Assignment => I would like the records restated word for word, without the pictures.

(Synthetic shape transformation data)

'''

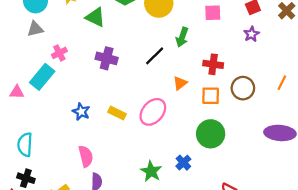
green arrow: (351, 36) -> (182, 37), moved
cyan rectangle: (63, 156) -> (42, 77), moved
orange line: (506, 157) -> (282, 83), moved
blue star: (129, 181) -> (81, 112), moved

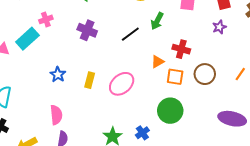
orange triangle: (180, 83) -> (158, 62), moved
yellow rectangle: (117, 113) -> (90, 80), turned 70

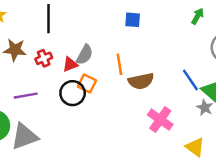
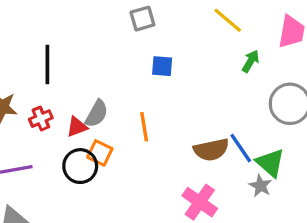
brown semicircle: (141, 81) -> (211, 150), moved

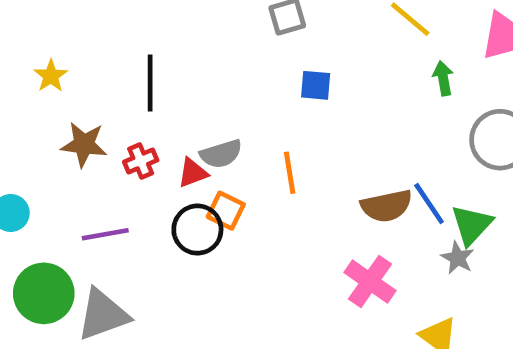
green arrow: (251, 61) -> (443, 78), turned -40
gray semicircle: (97, 114) -> (221, 154), turned 44
green triangle: (270, 163) -> (472, 225), turned 32

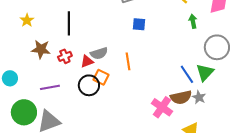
brown semicircle: (387, 206) -> (181, 97), moved
green triangle: (472, 225) -> (205, 72), moved

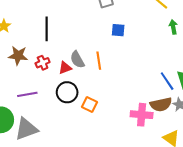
gray semicircle: (99, 53) -> (77, 60), turned 78
orange line: (128, 61) -> (99, 61), moved
orange square: (101, 77) -> (90, 104), moved
pink cross: (162, 107) -> (142, 115), turned -30

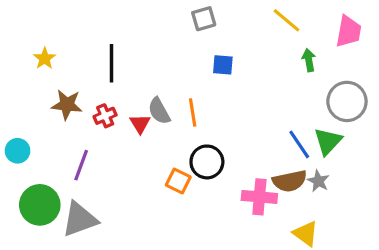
red triangle: (65, 68) -> (140, 124), turned -40
black circle: (67, 92) -> (207, 162), moved
purple line: (27, 94) -> (81, 165), turned -60

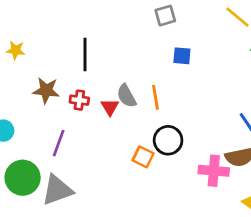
yellow star: (45, 58) -> (16, 50), moved, turned -30
red cross: (105, 116) -> (79, 100), turned 30

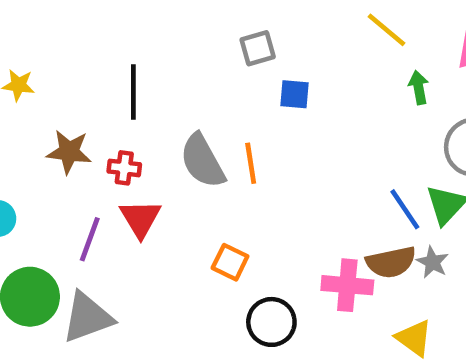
gray square: (165, 16) -> (258, 48), moved
gray semicircle: (126, 96) -> (202, 161), size x1.4
red triangle: (110, 107) -> (140, 218), moved, size x1.4
black circle: (168, 140) -> (271, 322), moved

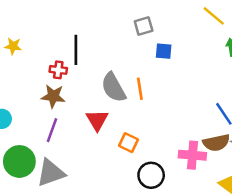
brown star: (69, 152) -> (53, 96), moved
red cross: (124, 168) -> (58, 70), moved
red triangle: (140, 218) -> (97, 120), moved

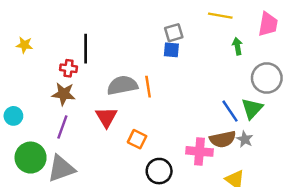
yellow line: (214, 16) -> (220, 16), turned -30
gray square: (144, 26) -> (174, 33), moved
gray semicircle: (113, 87) -> (122, 85), turned 108

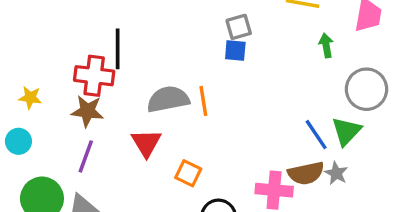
yellow star: (24, 45) -> (30, 98), moved
red cross: (68, 68) -> (94, 76), size x1.6

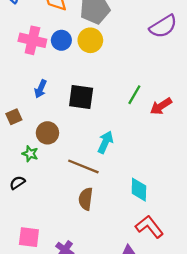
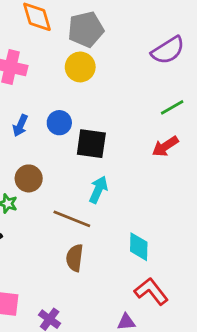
blue circle: (61, 40) -> (59, 123), moved
green line: (134, 95) -> (172, 107), moved, turned 30
black square: (81, 97) -> (91, 144), moved

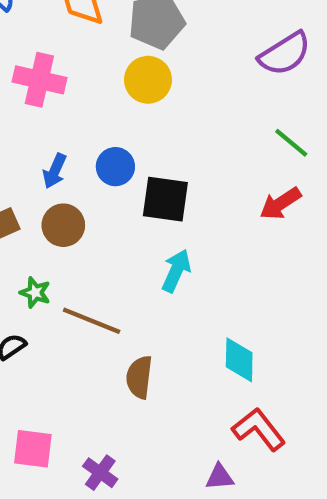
green line: (172, 107) -> (291, 143), turned 70
brown circle: (29, 178) -> (63, 225), moved
brown line: (72, 219) -> (92, 321), moved

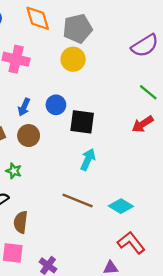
brown line: (92, 321) -> (78, 200), moved
cyan diamond: (239, 360) -> (121, 206), turned -60
brown semicircle: (139, 377) -> (21, 222), moved

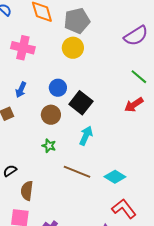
blue arrow: (24, 107) -> (21, 90), moved
black square: (82, 122) -> (81, 103), turned 30
brown circle: (29, 136) -> (51, 115), moved
green star: (14, 171) -> (49, 146), moved

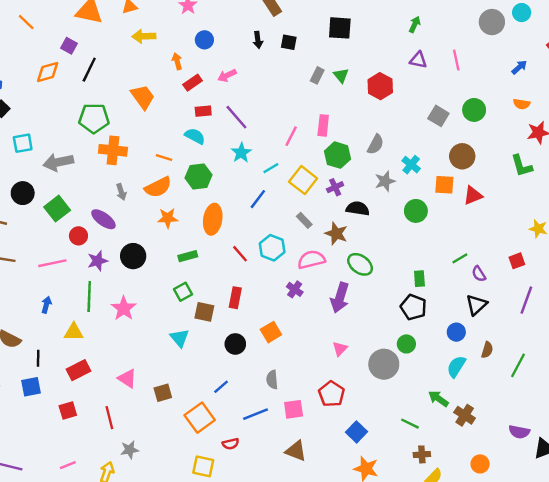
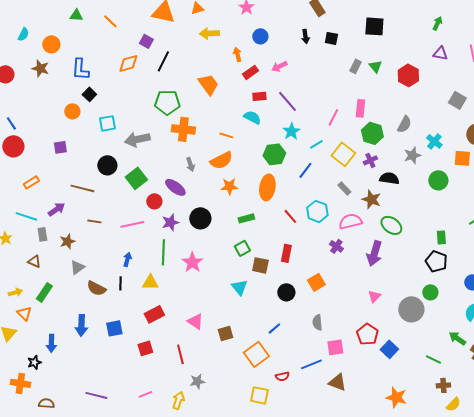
green hexagon: (198, 176) -> (274, 154), moved
black line: (38, 358) -> (120, 283), moved
blue line: (256, 414) -> (311, 364), moved
blue square: (356, 432) -> (389, 349), moved

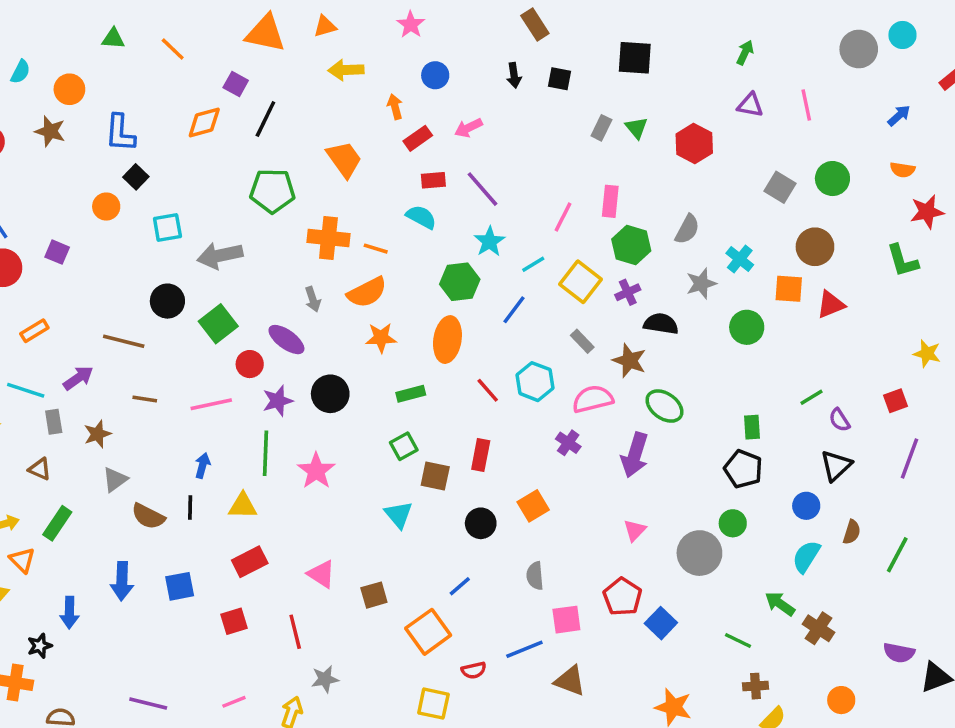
orange cross: (183, 129) -> (328, 238), moved
purple square: (60, 147) -> (57, 252), moved, turned 32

'''

Reply =>
green arrow: (351, 36) -> (182, 37), moved
cyan rectangle: (63, 156) -> (42, 77), moved
orange line: (506, 157) -> (282, 83), moved
blue star: (129, 181) -> (81, 112), moved

orange triangle: (180, 83) -> (158, 62), moved
yellow rectangle: (117, 113) -> (90, 80), turned 70

brown semicircle: (141, 81) -> (211, 150), moved

green arrow: (251, 61) -> (443, 78), turned -40
gray semicircle: (97, 114) -> (221, 154), turned 44
green triangle: (270, 163) -> (472, 225), turned 32

brown semicircle: (387, 206) -> (181, 97), moved
green triangle: (472, 225) -> (205, 72), moved

gray semicircle: (99, 53) -> (77, 60), turned 78
orange line: (128, 61) -> (99, 61), moved
orange square: (101, 77) -> (90, 104), moved
pink cross: (162, 107) -> (142, 115), turned -30

red triangle: (65, 68) -> (140, 124), turned -40
black circle: (67, 92) -> (207, 162), moved
purple line: (27, 94) -> (81, 165), turned -60

yellow star: (45, 58) -> (16, 50), moved, turned -30
red cross: (105, 116) -> (79, 100), turned 30

gray square: (165, 16) -> (258, 48), moved
gray semicircle: (126, 96) -> (202, 161), size x1.4
red triangle: (110, 107) -> (140, 218), moved, size x1.4
black circle: (168, 140) -> (271, 322), moved

brown star: (69, 152) -> (53, 96), moved
red cross: (124, 168) -> (58, 70), moved
red triangle: (140, 218) -> (97, 120), moved

yellow line: (214, 16) -> (220, 16), turned -30
gray square: (144, 26) -> (174, 33), moved
gray semicircle: (113, 87) -> (122, 85), turned 108

yellow star: (24, 45) -> (30, 98), moved
red cross: (68, 68) -> (94, 76), size x1.6

blue circle: (61, 40) -> (59, 123), moved
green line: (134, 95) -> (172, 107), moved, turned 30
black square: (81, 97) -> (91, 144), moved

green line: (172, 107) -> (291, 143), turned 70
brown circle: (29, 178) -> (63, 225), moved
brown line: (72, 219) -> (92, 321), moved

brown line: (92, 321) -> (78, 200), moved
cyan diamond: (239, 360) -> (121, 206), turned -60
brown semicircle: (139, 377) -> (21, 222), moved

blue arrow: (24, 107) -> (21, 90), moved
black square: (82, 122) -> (81, 103), turned 30
brown circle: (29, 136) -> (51, 115), moved
green star: (14, 171) -> (49, 146), moved

green hexagon: (198, 176) -> (274, 154), moved
black line: (38, 358) -> (120, 283), moved
blue line: (256, 414) -> (311, 364), moved
blue square: (356, 432) -> (389, 349), moved

orange cross: (183, 129) -> (328, 238), moved
purple square: (60, 147) -> (57, 252), moved, turned 32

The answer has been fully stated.